▸ **WHAT IS REQUIRED**:
You are asked to copy the entire listing exactly, apart from its pictures.

▸ **THE DATA**:
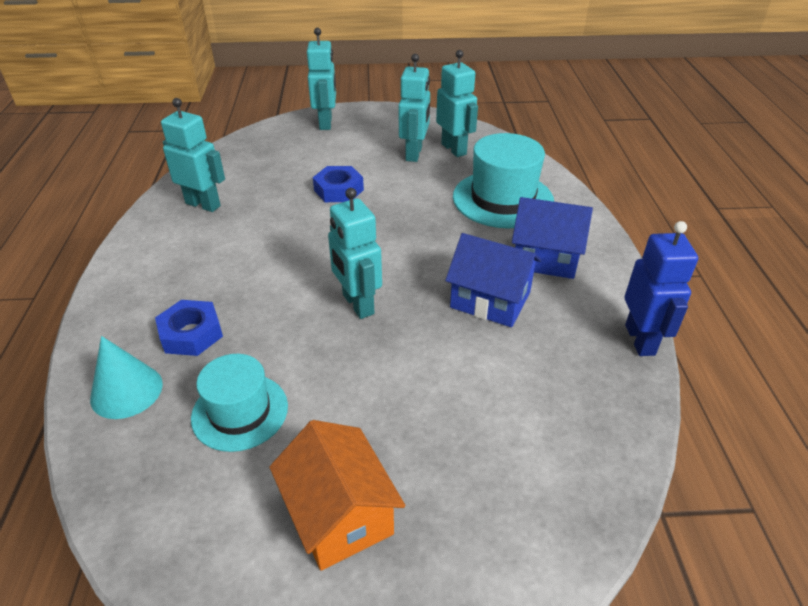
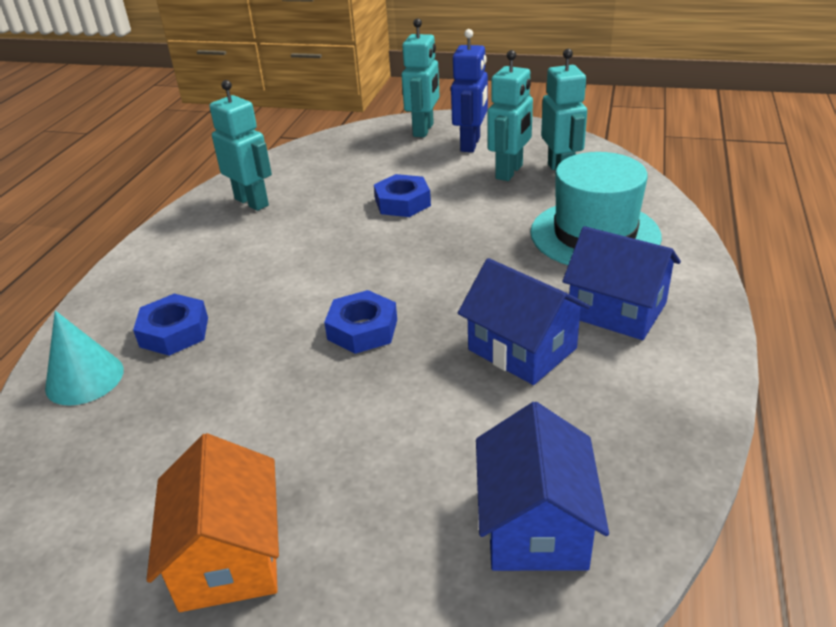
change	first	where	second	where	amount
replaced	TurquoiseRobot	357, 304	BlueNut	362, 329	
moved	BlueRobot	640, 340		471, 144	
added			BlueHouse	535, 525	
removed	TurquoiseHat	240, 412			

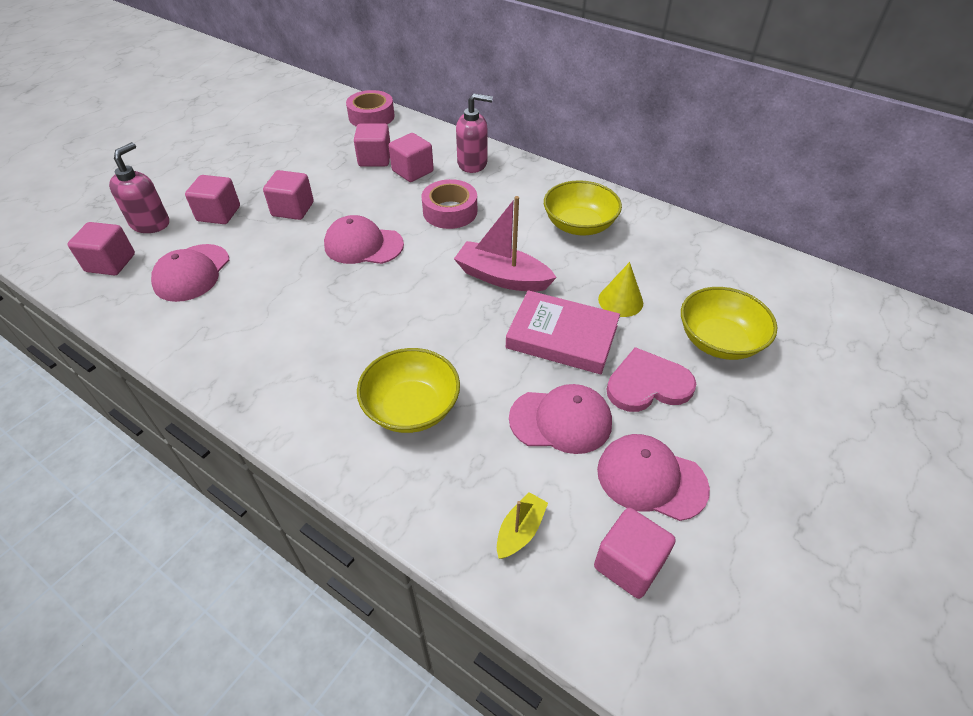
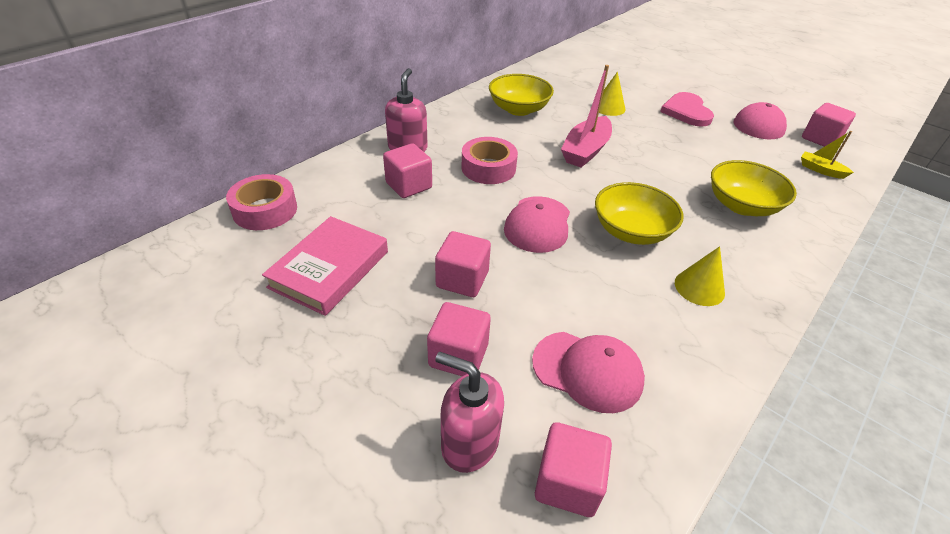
change	first	where	second	where	amount
moved	PinkBook	562, 337		329, 269	
moved	YellowBowl	719, 341		631, 231	
added			YellowCone	699, 287	
removed	PinkCube	375, 159			
removed	PinkCap	561, 420			

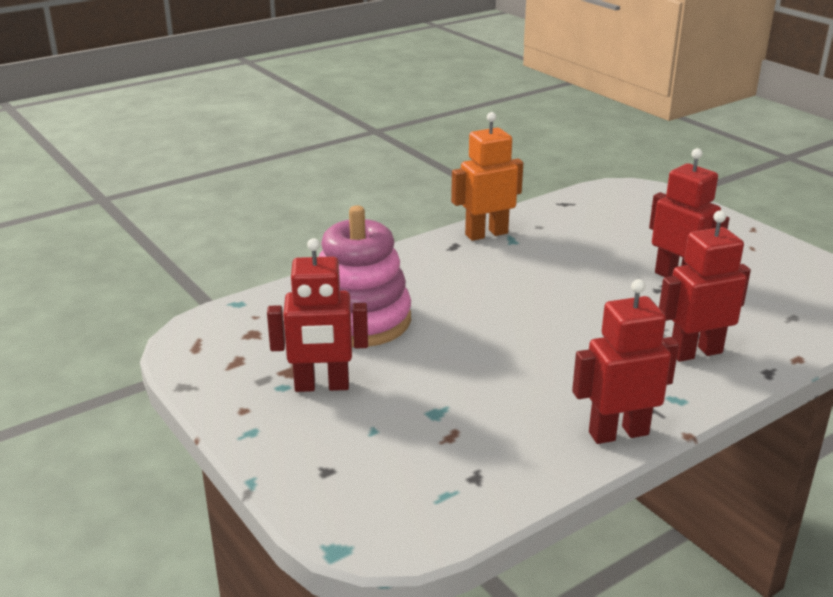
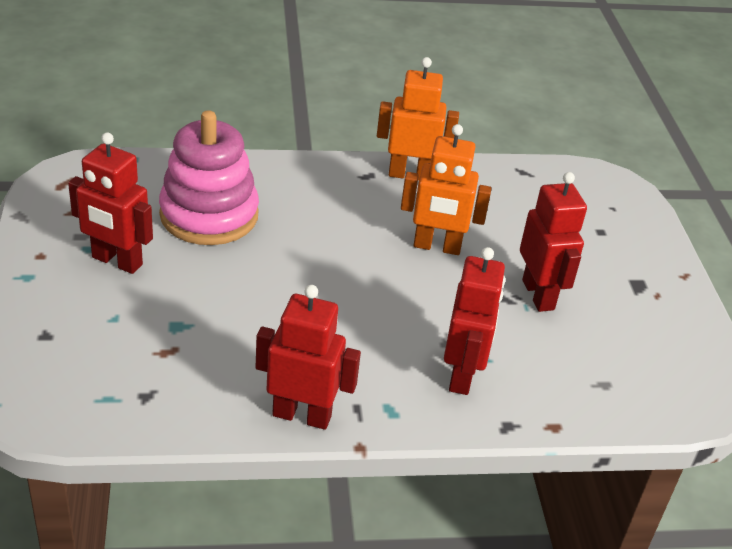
change	first	where	second	where	amount
added			OrangeRobot	437, 247	
turned	RedRobot	695, 352		462, 375	90 degrees clockwise

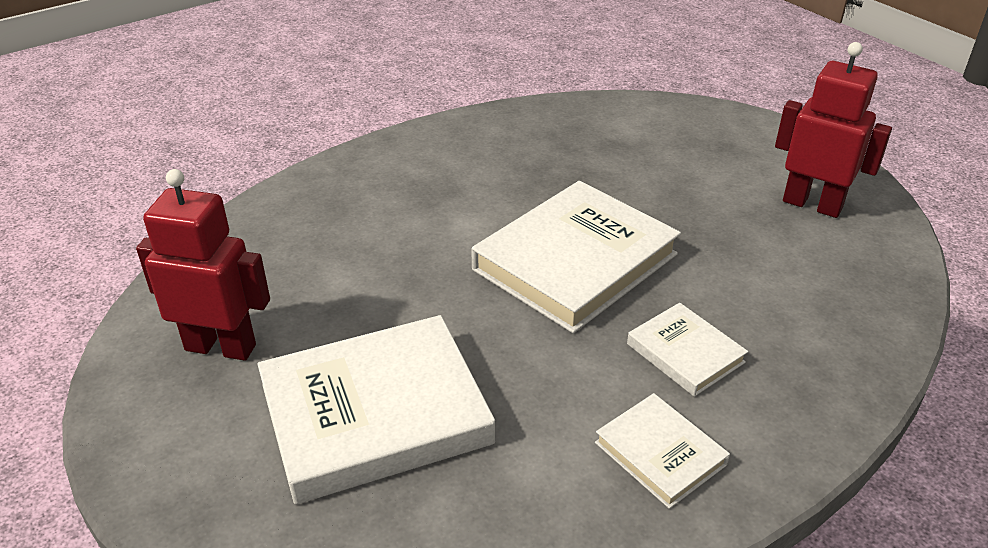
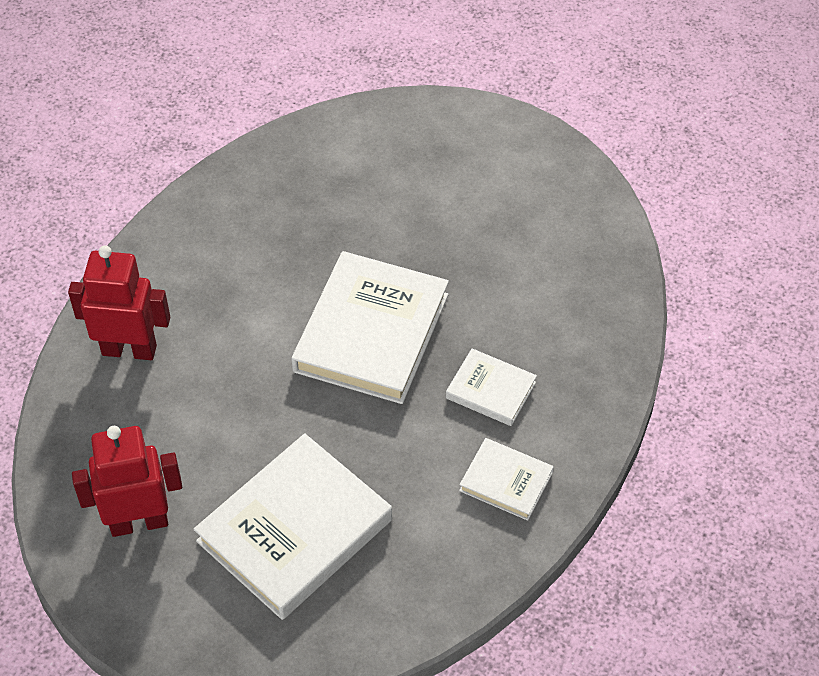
change	first	where	second	where	amount
moved	RedRobot	812, 204		129, 350	

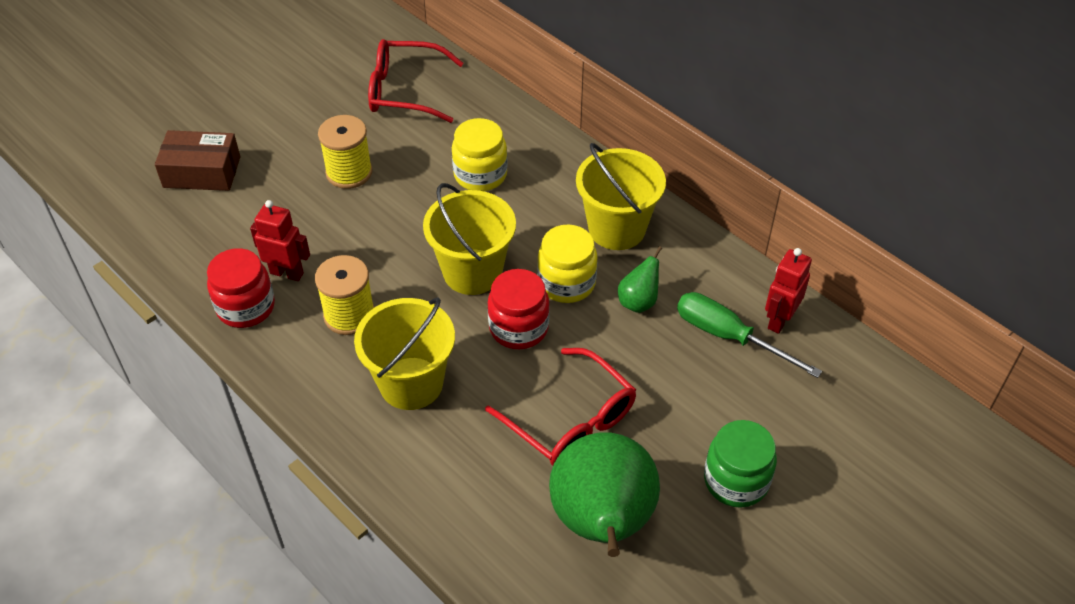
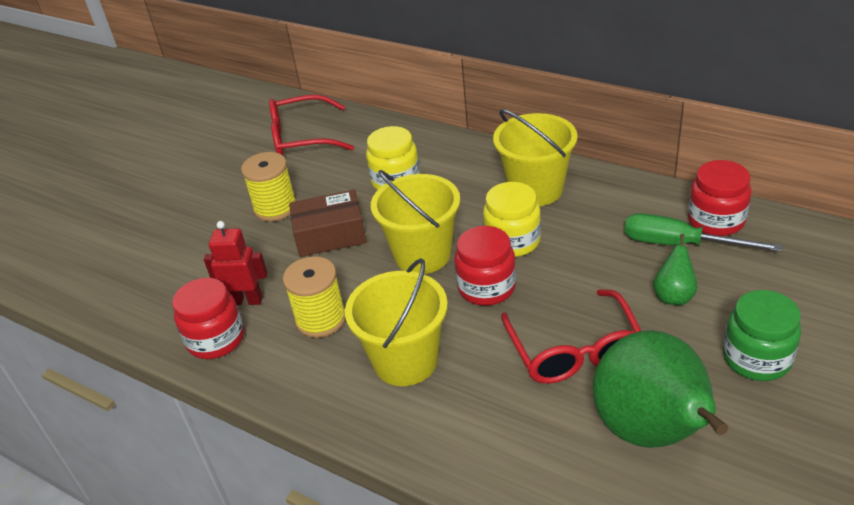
change	first	where	second	where	amount
moved	BrownBox	202, 172		330, 235	
turned	RedGlasses	571, 420		574, 350	45 degrees clockwise
moved	GreenPear	638, 301		673, 296	
replaced	RedRobot	779, 320	RedJar	716, 220	

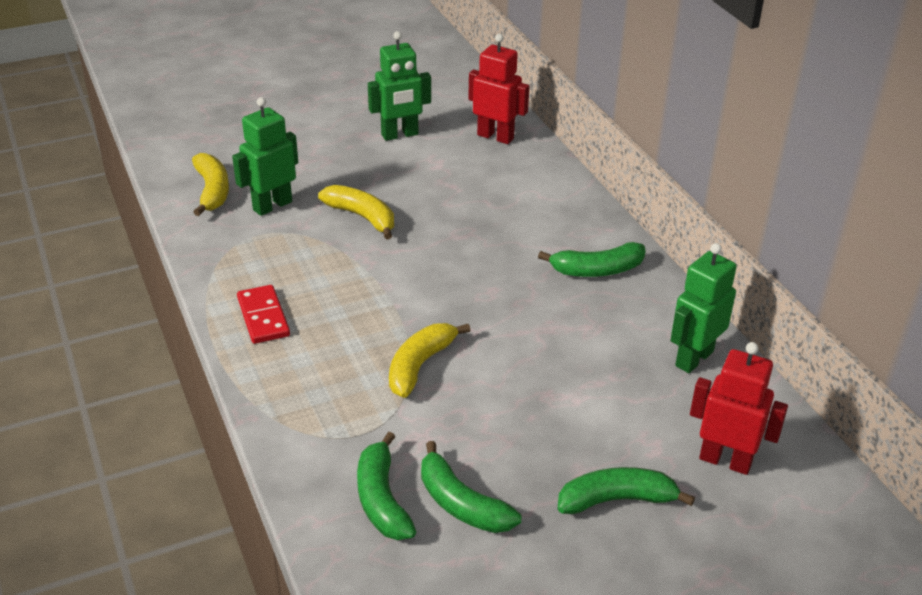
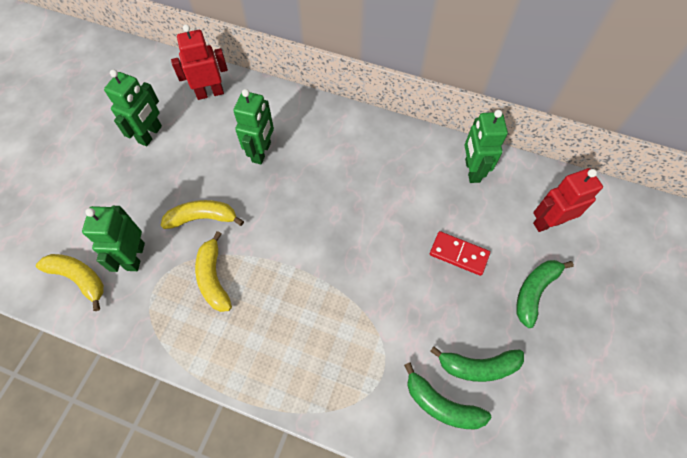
change	first	where	second	where	amount
moved	YellowBanana	420, 365		213, 278	
added			GreenRobot	262, 152	
moved	RedDomino	263, 317		459, 254	
removed	GreenBanana	597, 270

▸ **EXERCISE SOLUTION**:
change	first	where	second	where	amount
replaced	TurquoiseRobot	357, 304	BlueNut	362, 329	
moved	BlueRobot	640, 340		471, 144	
added			BlueHouse	535, 525	
removed	TurquoiseHat	240, 412			

change	first	where	second	where	amount
moved	PinkBook	562, 337		329, 269	
moved	YellowBowl	719, 341		631, 231	
added			YellowCone	699, 287	
removed	PinkCube	375, 159			
removed	PinkCap	561, 420			

change	first	where	second	where	amount
added			OrangeRobot	437, 247	
turned	RedRobot	695, 352		462, 375	90 degrees clockwise

change	first	where	second	where	amount
moved	RedRobot	812, 204		129, 350	

change	first	where	second	where	amount
moved	BrownBox	202, 172		330, 235	
turned	RedGlasses	571, 420		574, 350	45 degrees clockwise
moved	GreenPear	638, 301		673, 296	
replaced	RedRobot	779, 320	RedJar	716, 220	

change	first	where	second	where	amount
moved	YellowBanana	420, 365		213, 278	
added			GreenRobot	262, 152	
moved	RedDomino	263, 317		459, 254	
removed	GreenBanana	597, 270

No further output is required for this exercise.